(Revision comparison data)
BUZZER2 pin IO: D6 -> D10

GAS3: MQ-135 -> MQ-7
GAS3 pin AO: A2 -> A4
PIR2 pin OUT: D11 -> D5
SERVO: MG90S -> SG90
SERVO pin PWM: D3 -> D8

--

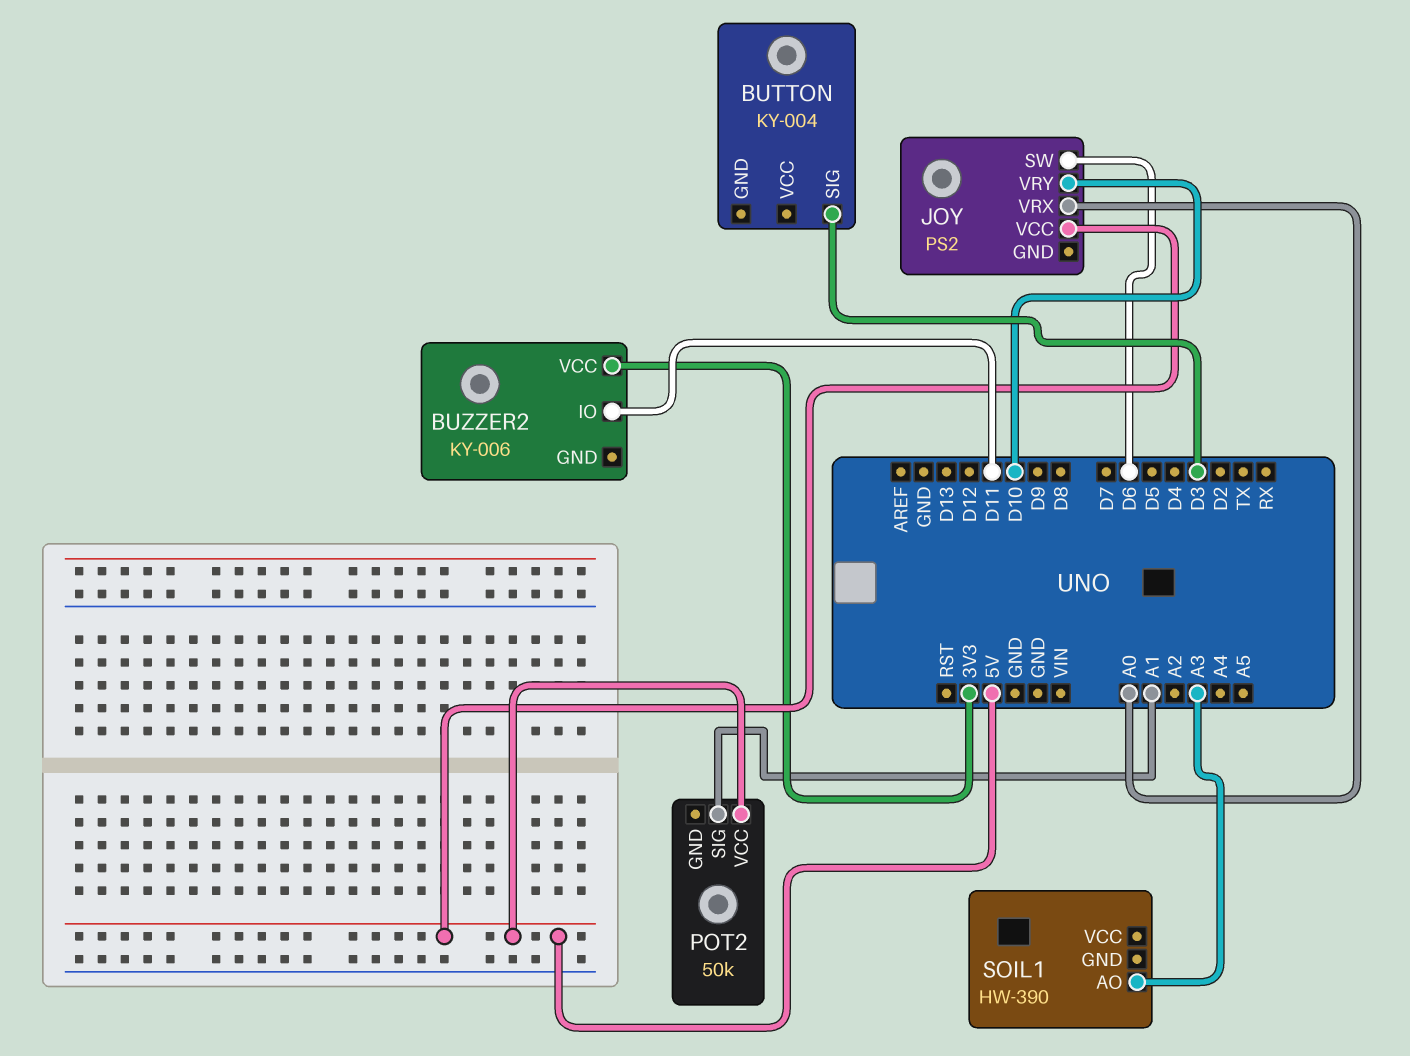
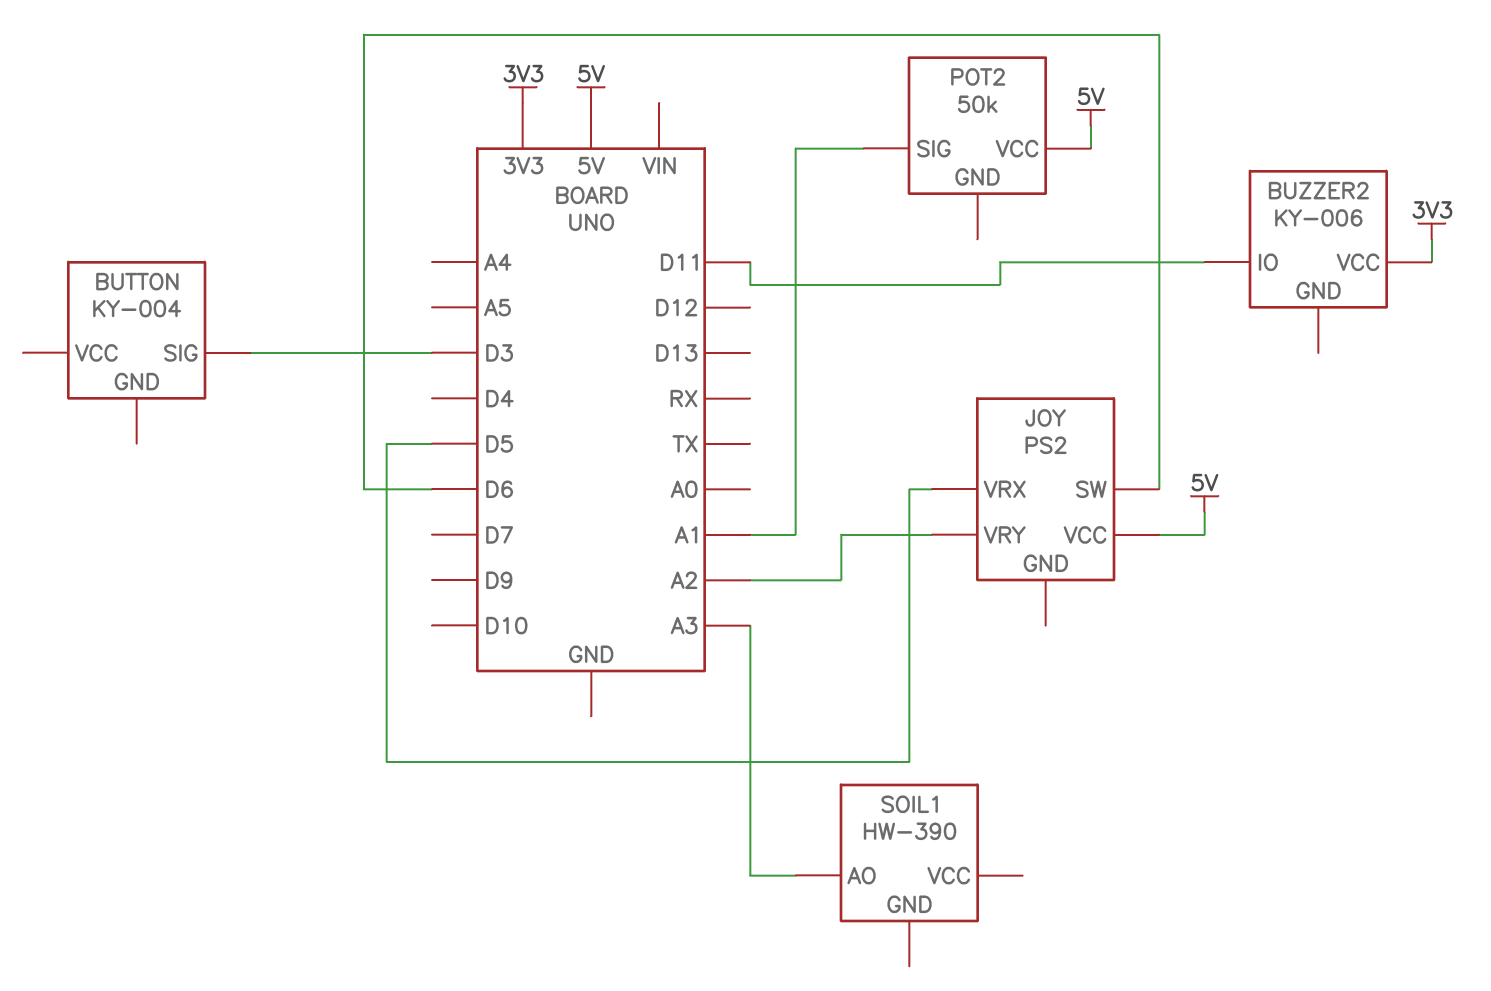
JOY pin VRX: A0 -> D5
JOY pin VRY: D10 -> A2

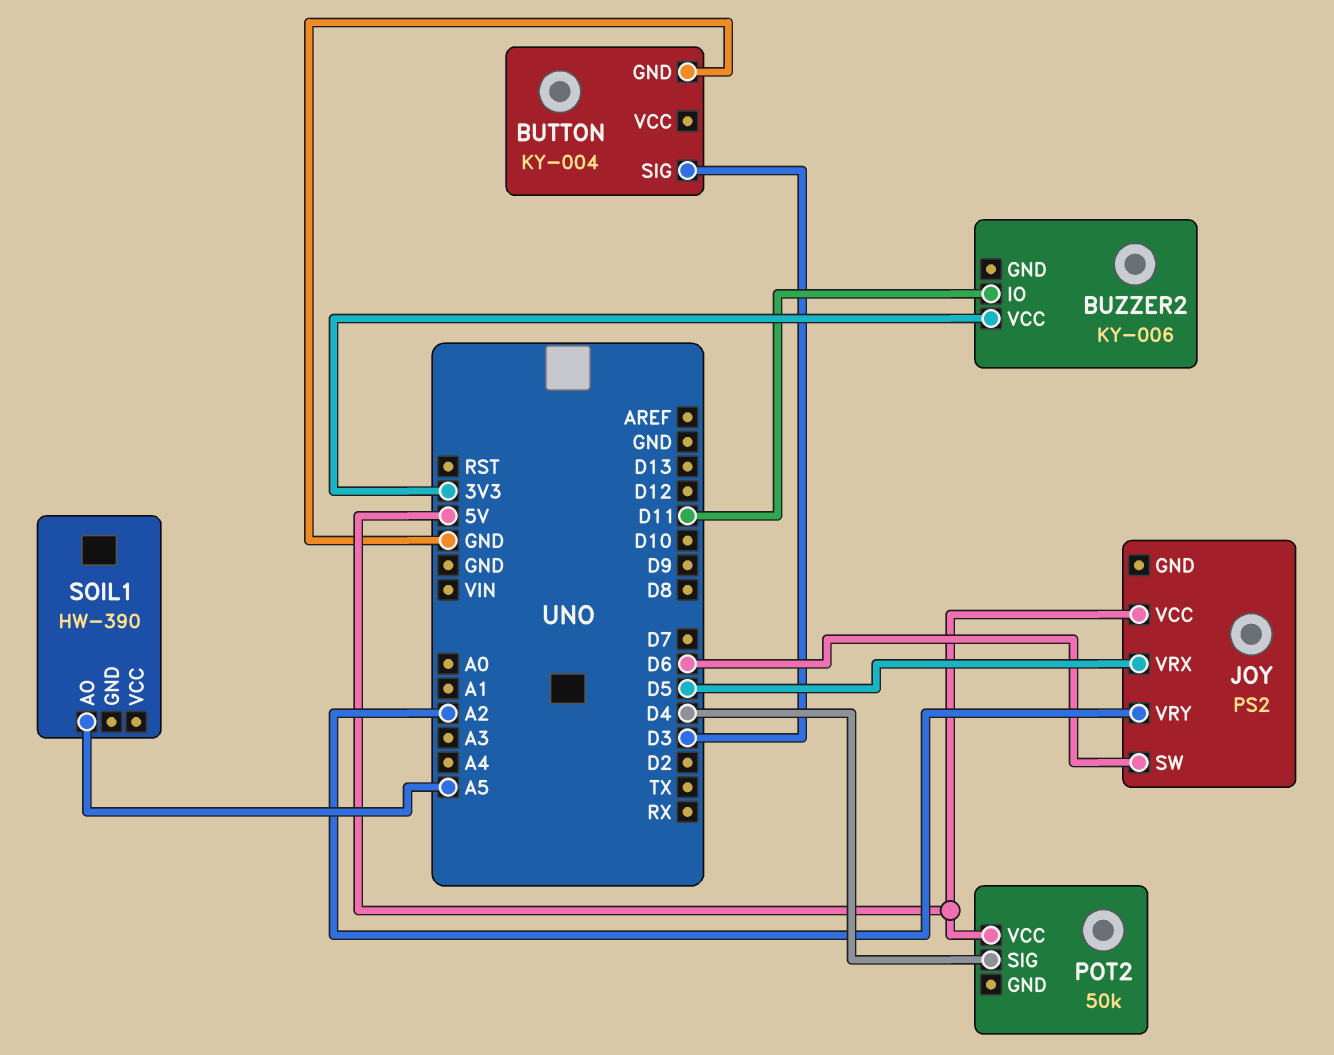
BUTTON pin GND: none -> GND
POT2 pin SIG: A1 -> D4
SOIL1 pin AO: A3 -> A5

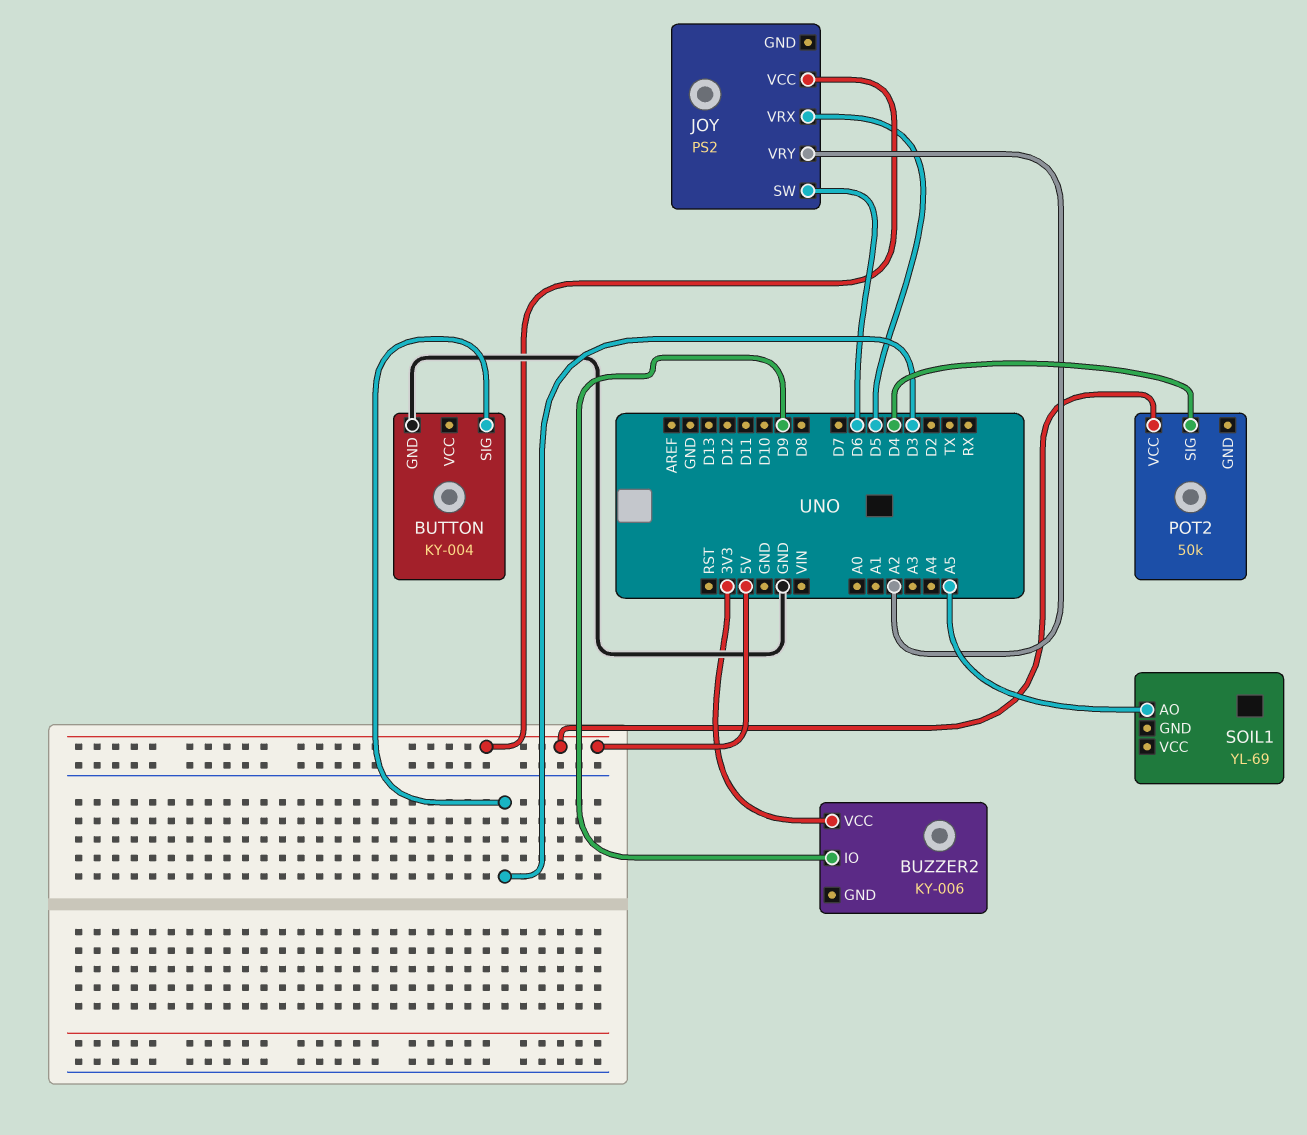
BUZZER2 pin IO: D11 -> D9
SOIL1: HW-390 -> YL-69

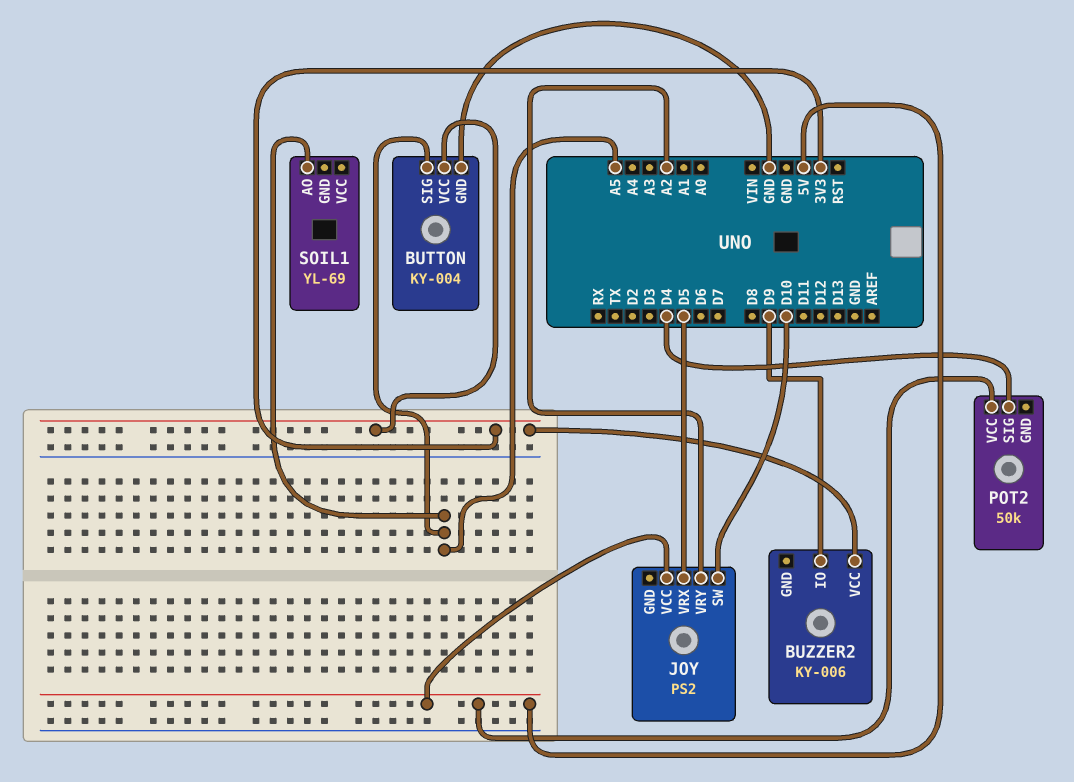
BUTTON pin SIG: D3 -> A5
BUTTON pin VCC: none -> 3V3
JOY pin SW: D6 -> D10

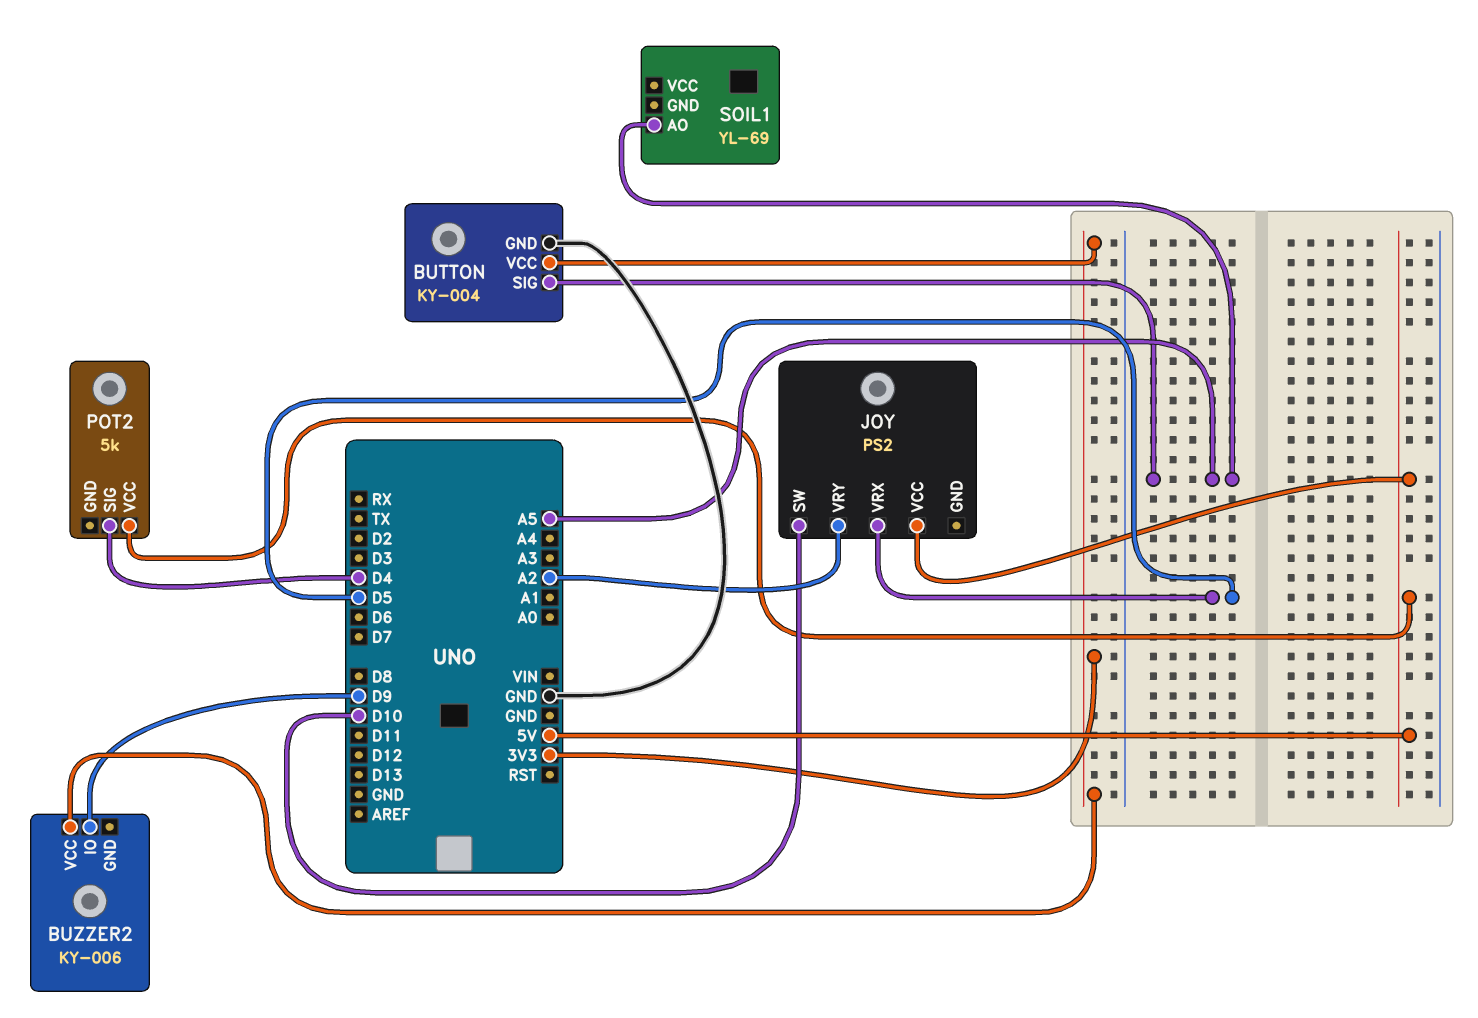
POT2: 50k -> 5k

| What needs to be done |
Of all the entries above, output exactly the lines between the one holding "GAS3 pin AO: A2 -> A4" and the one holding "SERVO pin PWM: D3 -> D8", inclusive.

| Solved exercise |
GAS3 pin AO: A2 -> A4
PIR2 pin OUT: D11 -> D5
SERVO: MG90S -> SG90
SERVO pin PWM: D3 -> D8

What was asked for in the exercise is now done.